Written task: Find the line that contains "(160, 136) = (600, 525): purple". Restate it and each following line exactly, through the end of the records.

··· Excerpted records ···

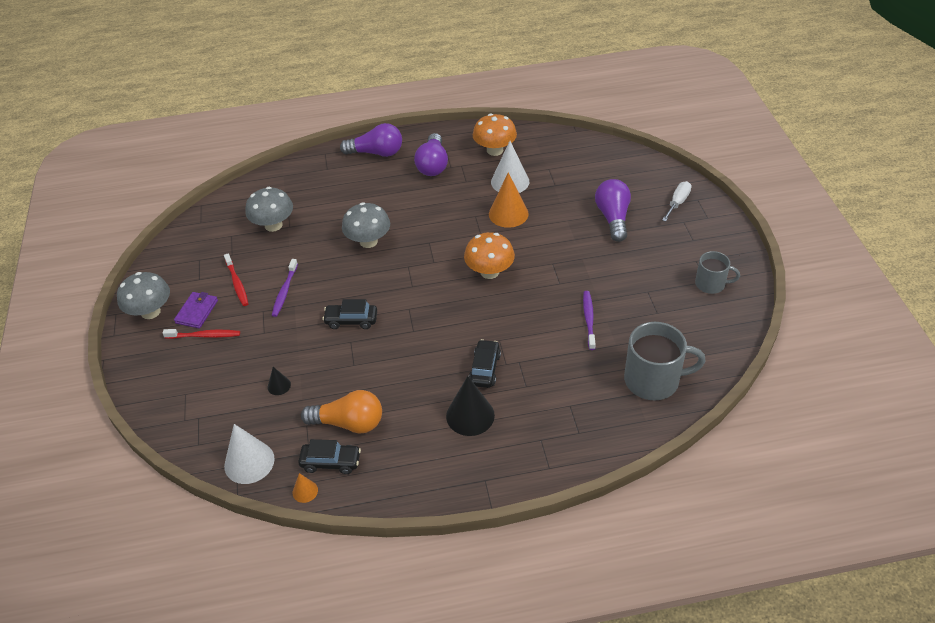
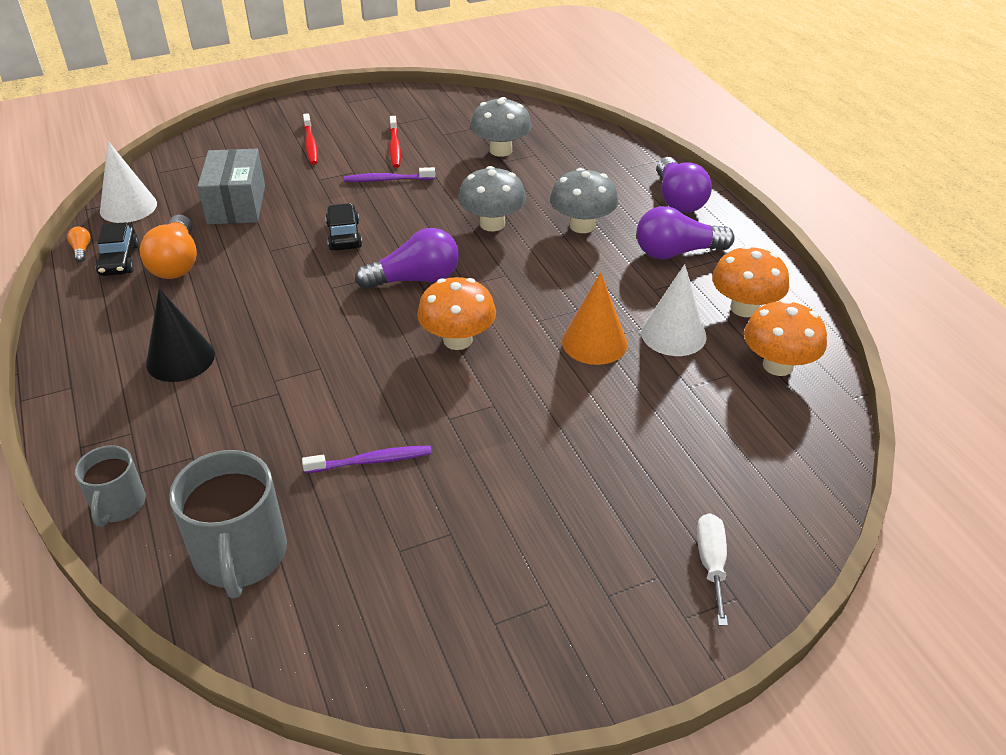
camera: 75 degrees right, 5 degrees down
(150, 312) = (343, 107): grey mushroom -> grey mushroom (582, 226)
(197, 312) = (346, 132): purple wallet -> none
(237, 283) = (395, 147): red toothbrush -> red toothbrush turned 60 degrees counterclockwise
(279, 385) = (236, 204): black cone -> grey box
(305, 491) = (82, 250): orange cone -> orange light bulb
(485, 369) = (263, 361): black car -> none
(546, 150) = (777, 365): none -> orange mushroom
(613, 218) = (630, 470): purple light bulb -> purple light bulb (415, 279)
(677, 202) = (711, 564): white screwdriver -> white screwdriver turned 105 degrees counterclockwise
(711, 284) = (487, 631): grey mug -> grey mug (118, 505)

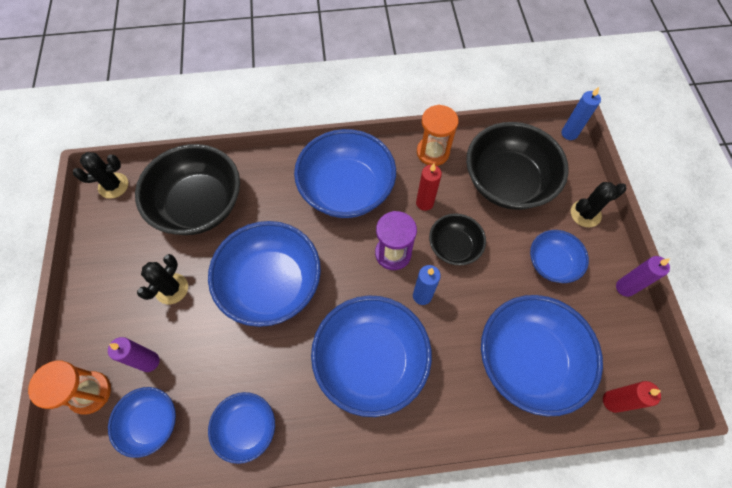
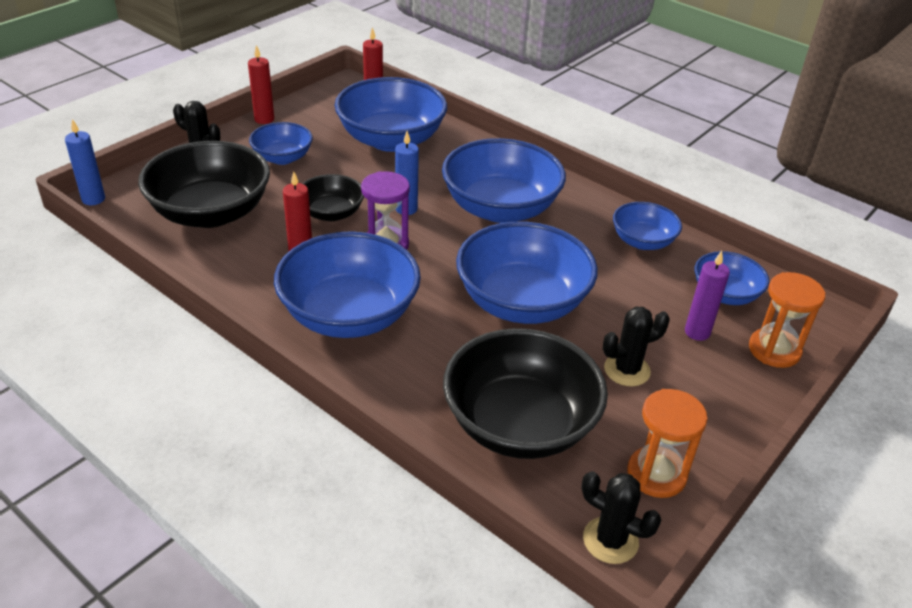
camera: 135 degrees left, 25 degrees down
(433, 152) = (221, 278): orange hourglass -> orange hourglass (656, 474)
(625, 287) = (264, 119): purple candle -> red candle

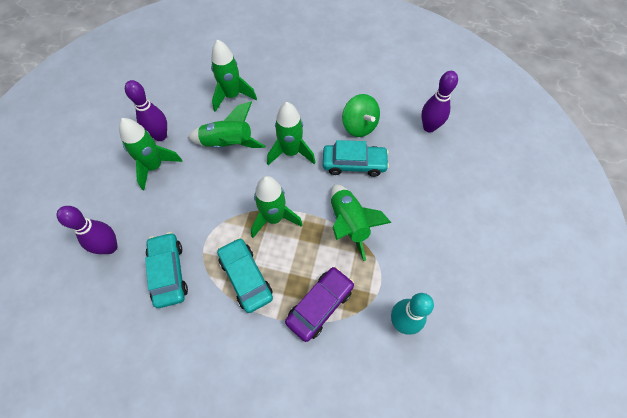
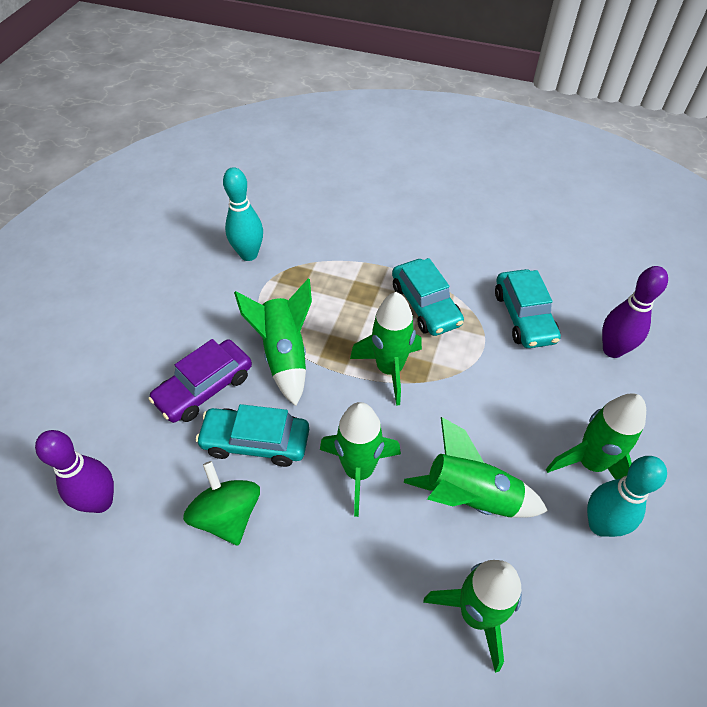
camera: 175 degrees left, 10 degrees down
(160, 136) = (600, 525): purple bowling pin -> turquoise bowling pin
(320, 305) = (337, 273): purple car -> purple car (204, 388)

···

Written answer:
(160, 136) = (600, 525): purple bowling pin -> turquoise bowling pin
(320, 305) = (337, 273): purple car -> purple car (204, 388)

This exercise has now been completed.